Task instructions: Of the lines in the data below, write out exactly those from the one holding "brown cross: (91, 101)" through the one holding "gray semicircle: (58, 25) -> (57, 42), moved", both included.

Data for this exercise:
:::

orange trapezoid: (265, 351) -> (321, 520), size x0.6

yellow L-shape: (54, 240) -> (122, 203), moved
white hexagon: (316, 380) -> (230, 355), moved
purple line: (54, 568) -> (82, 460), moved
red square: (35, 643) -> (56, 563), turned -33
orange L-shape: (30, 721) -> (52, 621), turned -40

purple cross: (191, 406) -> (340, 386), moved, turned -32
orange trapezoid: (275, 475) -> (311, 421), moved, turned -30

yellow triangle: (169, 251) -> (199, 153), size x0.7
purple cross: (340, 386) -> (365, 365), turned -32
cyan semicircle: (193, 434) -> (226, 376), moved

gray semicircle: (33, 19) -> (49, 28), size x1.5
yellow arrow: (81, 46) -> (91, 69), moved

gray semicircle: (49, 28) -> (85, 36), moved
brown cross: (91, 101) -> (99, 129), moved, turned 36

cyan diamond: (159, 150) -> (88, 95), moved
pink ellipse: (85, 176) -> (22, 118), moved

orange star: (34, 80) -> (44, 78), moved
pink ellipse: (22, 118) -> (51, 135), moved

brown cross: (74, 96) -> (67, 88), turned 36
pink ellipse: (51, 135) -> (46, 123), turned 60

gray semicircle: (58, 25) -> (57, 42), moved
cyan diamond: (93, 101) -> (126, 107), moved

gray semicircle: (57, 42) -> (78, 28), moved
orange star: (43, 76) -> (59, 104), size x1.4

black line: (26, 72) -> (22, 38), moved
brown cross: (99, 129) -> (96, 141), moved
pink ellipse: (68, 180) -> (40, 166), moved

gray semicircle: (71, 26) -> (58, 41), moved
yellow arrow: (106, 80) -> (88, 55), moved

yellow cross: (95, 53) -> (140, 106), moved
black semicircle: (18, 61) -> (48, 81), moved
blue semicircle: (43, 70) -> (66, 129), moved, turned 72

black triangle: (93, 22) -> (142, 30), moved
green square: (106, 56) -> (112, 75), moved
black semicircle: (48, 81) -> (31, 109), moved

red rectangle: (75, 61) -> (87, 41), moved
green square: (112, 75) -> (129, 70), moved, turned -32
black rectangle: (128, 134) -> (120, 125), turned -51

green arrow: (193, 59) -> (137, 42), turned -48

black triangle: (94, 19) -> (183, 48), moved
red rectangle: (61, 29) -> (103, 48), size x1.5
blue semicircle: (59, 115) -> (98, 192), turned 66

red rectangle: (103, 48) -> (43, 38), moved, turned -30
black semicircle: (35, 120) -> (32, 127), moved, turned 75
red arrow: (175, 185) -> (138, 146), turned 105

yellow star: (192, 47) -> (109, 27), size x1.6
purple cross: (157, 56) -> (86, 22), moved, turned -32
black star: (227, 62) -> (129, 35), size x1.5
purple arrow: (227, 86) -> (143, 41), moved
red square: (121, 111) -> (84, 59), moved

:::

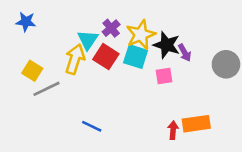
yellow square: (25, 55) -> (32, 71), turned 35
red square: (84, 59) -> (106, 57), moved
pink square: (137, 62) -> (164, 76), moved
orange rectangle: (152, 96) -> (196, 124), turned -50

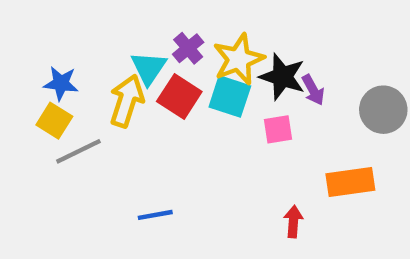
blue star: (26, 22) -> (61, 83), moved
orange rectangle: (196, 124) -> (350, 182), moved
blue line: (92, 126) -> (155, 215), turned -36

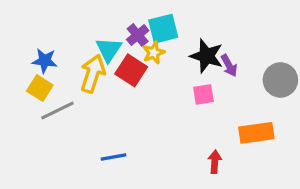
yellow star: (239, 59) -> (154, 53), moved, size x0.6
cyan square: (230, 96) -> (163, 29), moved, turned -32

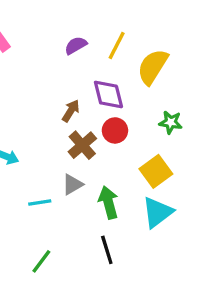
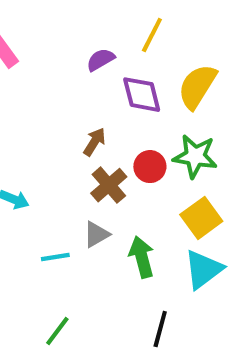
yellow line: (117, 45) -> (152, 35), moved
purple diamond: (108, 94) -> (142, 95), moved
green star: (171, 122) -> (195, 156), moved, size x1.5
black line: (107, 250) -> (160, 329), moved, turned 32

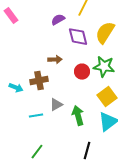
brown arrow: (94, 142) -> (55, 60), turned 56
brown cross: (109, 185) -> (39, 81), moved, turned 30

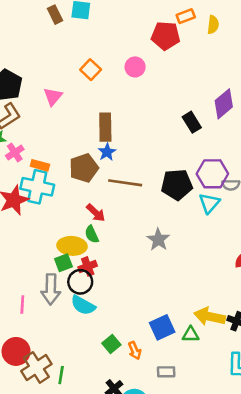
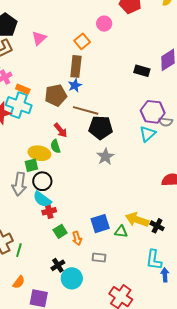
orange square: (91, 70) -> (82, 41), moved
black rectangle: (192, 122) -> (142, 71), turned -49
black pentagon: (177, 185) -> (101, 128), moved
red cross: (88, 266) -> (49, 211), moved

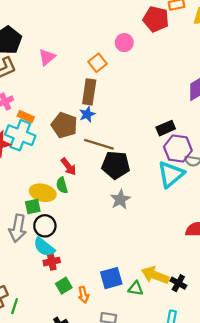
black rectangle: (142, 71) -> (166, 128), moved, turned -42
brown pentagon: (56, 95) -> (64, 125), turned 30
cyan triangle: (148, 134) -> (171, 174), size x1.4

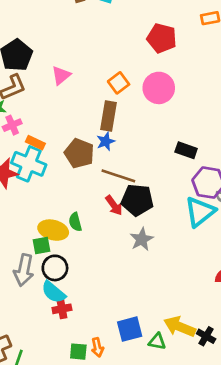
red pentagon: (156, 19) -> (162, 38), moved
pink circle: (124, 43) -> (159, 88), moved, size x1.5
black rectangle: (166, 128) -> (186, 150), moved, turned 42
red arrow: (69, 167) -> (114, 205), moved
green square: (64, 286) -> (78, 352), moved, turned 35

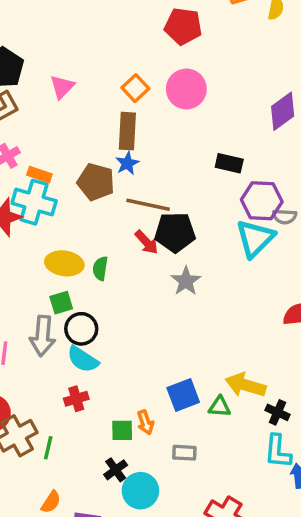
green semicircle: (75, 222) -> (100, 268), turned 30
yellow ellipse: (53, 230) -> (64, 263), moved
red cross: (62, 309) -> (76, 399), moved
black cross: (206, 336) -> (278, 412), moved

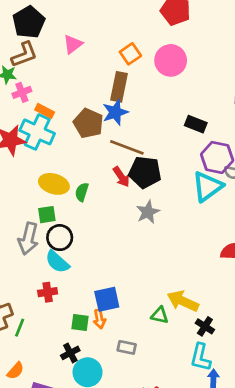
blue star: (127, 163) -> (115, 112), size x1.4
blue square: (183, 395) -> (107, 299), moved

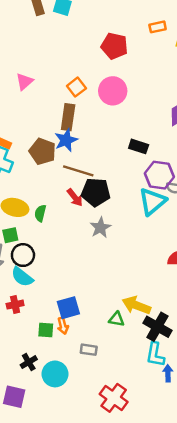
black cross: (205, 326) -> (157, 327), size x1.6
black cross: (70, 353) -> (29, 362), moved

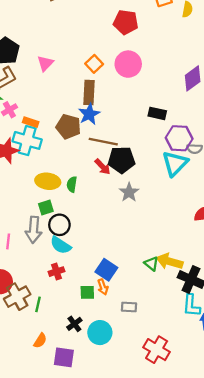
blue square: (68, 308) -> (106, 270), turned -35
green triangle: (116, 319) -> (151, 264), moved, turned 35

:::

Output below:
brown cross: (91, 101) -> (99, 129), moved, turned 36

cyan diamond: (159, 150) -> (88, 95), moved
pink ellipse: (85, 176) -> (22, 118), moved

orange star: (34, 80) -> (44, 78), moved
pink ellipse: (22, 118) -> (51, 135), moved

brown cross: (74, 96) -> (67, 88), turned 36
pink ellipse: (51, 135) -> (46, 123), turned 60

gray semicircle: (58, 25) -> (57, 42), moved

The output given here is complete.